● REQUIRED ACTION:
Could you reproduce, exactly as written, every line from the one containing "(509, 256) = (304, 350): none -> green rocket" through the last line of the records, and nothing else?
Segment Open
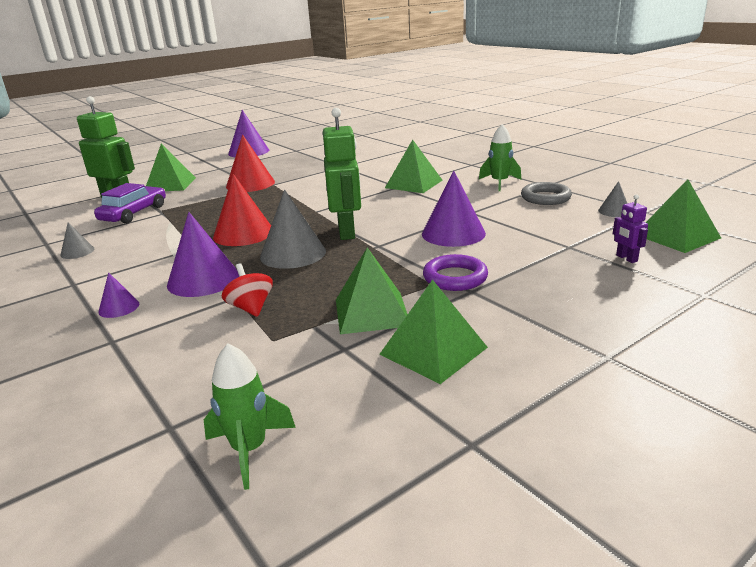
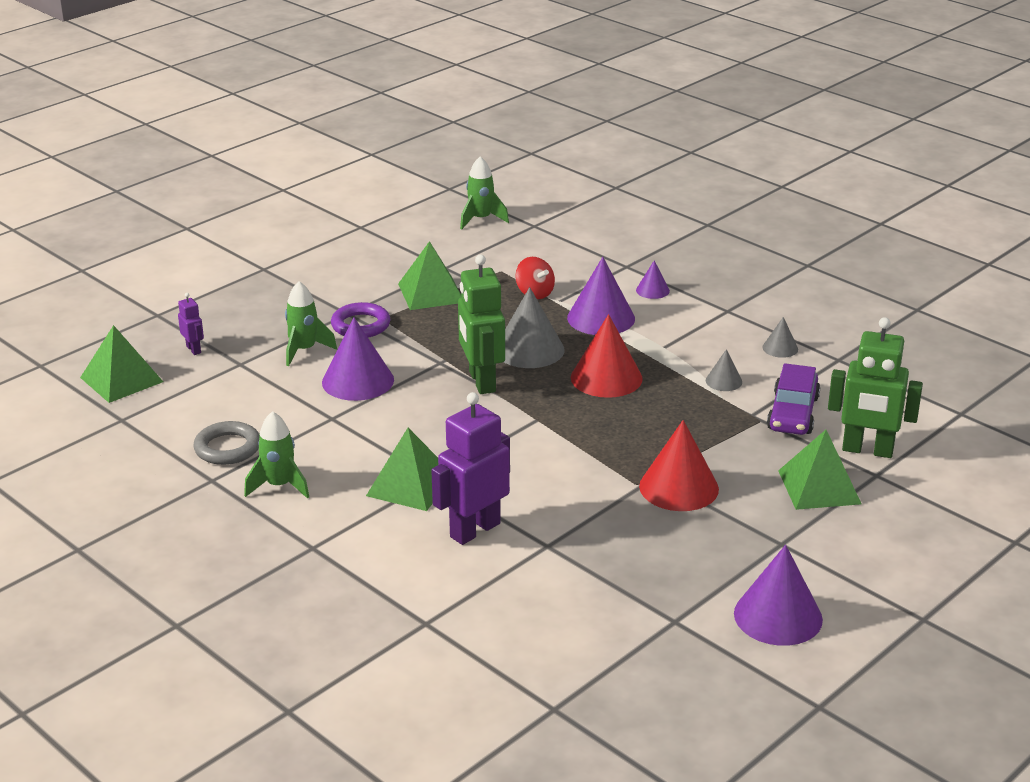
camera: 170 degrees right, 5 degrees up
(379, 170) = (474, 530): none -> purple robot
(433, 350) = (381, 268): green pyramid -> none
(509, 256) = (304, 350): none -> green rocket
(614, 211) = (157, 420): grey cone -> grey cone (723, 381)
Segment Closed
● TASK RESULT:
(509, 256) = (304, 350): none -> green rocket
(614, 211) = (157, 420): grey cone -> grey cone (723, 381)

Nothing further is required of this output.